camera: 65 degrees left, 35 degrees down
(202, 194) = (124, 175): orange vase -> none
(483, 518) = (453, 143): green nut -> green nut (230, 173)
****
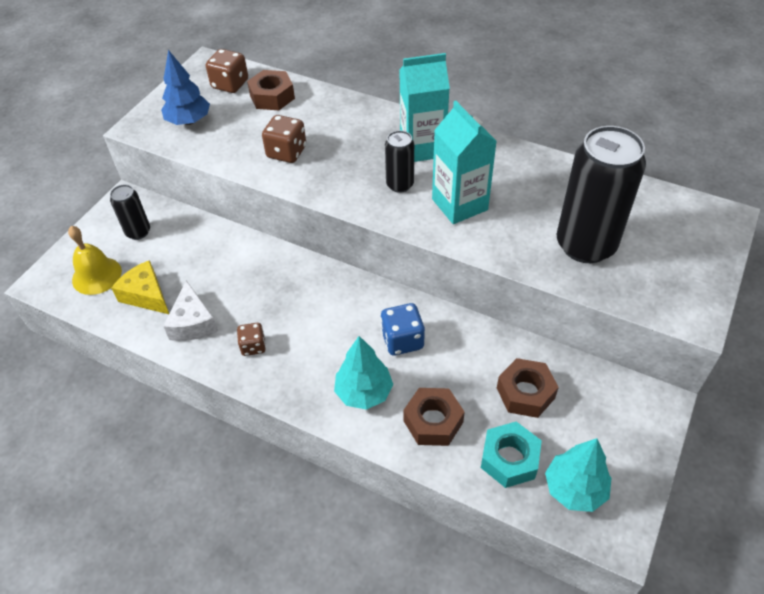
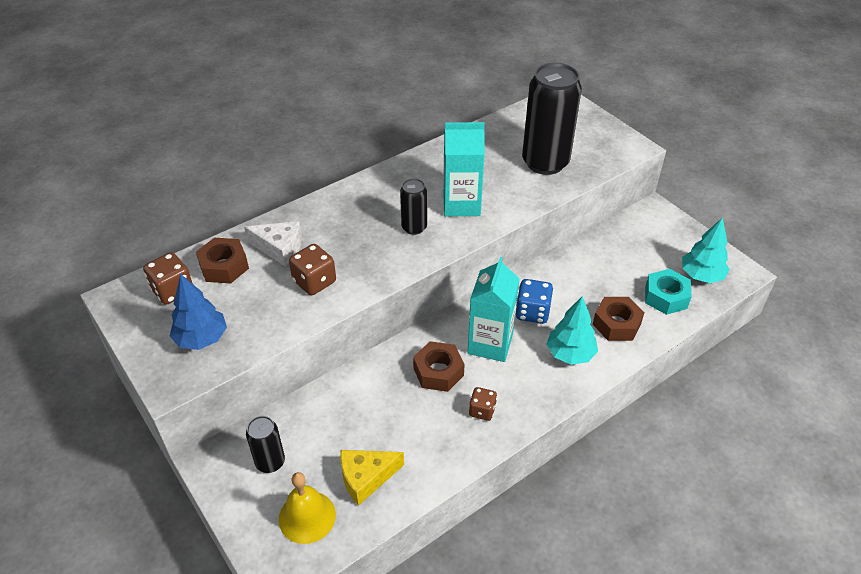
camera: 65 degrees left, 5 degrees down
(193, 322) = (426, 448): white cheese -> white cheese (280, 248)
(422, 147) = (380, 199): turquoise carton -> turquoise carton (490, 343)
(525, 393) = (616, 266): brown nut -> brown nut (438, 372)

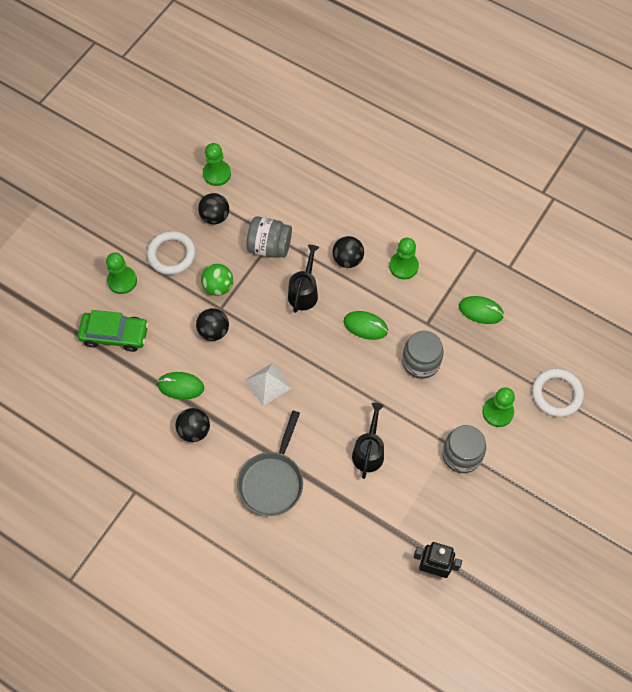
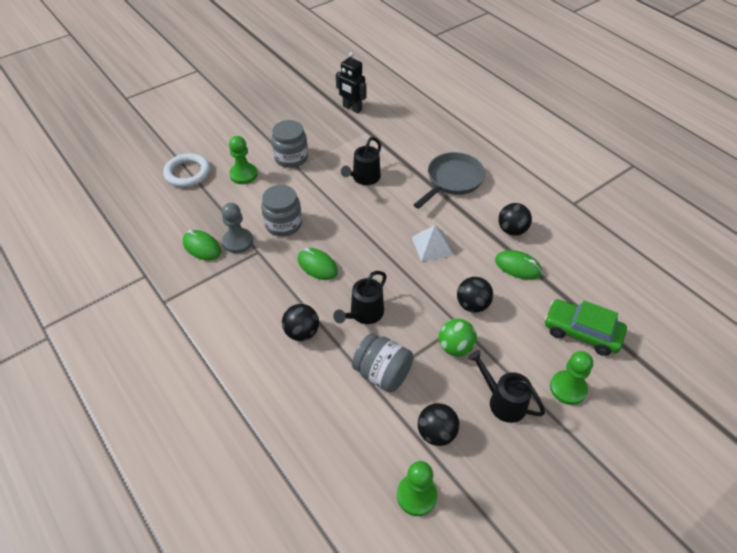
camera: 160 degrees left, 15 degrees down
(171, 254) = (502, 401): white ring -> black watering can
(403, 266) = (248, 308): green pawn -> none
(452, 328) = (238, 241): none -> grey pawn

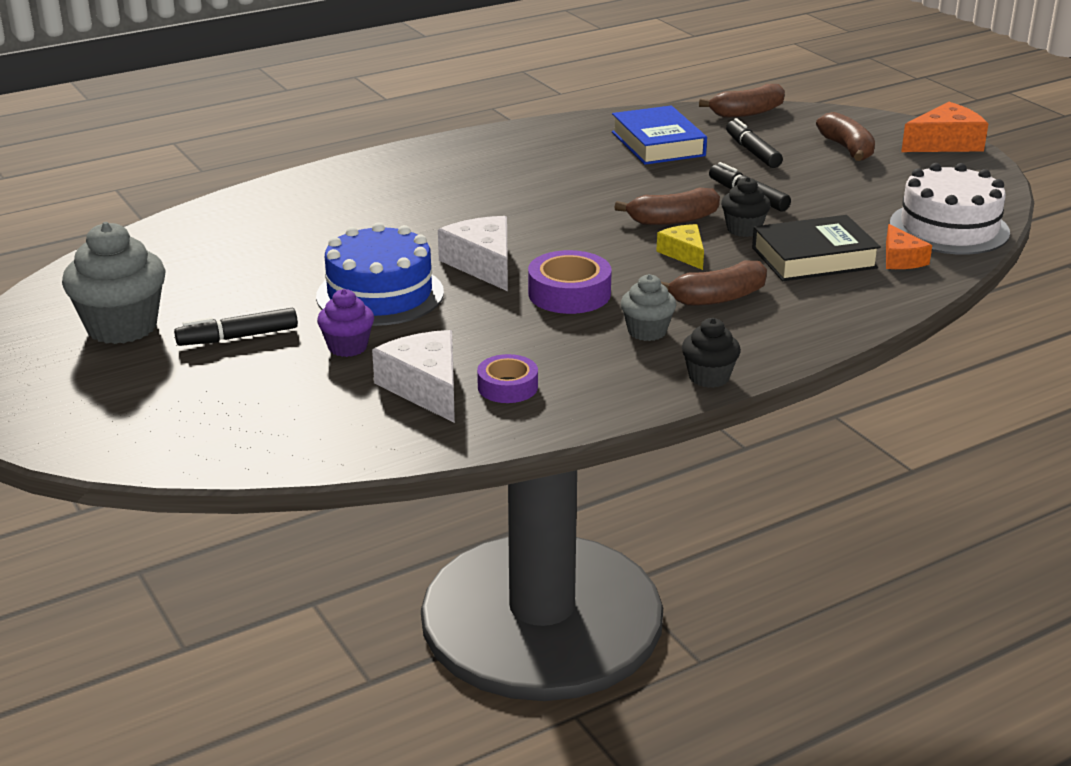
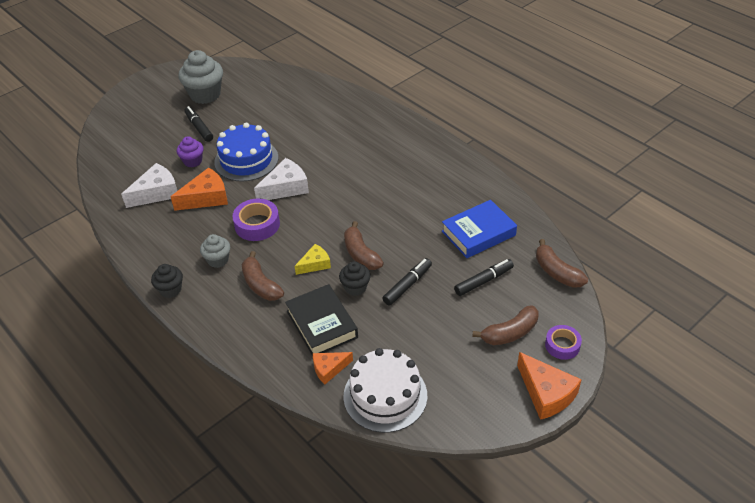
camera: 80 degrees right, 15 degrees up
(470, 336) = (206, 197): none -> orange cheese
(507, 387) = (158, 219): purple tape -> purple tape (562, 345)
****
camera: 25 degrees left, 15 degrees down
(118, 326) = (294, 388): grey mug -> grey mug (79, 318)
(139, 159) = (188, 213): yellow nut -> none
****
Work task: Working from the entries above, reproduce exactly and only the lines beginning with the line that has "(452, 328) = (238, 241): none -> grey pawn" and ending with the line that has "(507, 387) = (158, 219): purple"; omit all pictures.

Solution for this problem:
(452, 328) = (238, 241): none -> grey pawn

camera: 80 degrees right, 15 degrees up
(470, 336) = (206, 197): none -> orange cheese
(507, 387) = (158, 219): purple tape -> purple tape (562, 345)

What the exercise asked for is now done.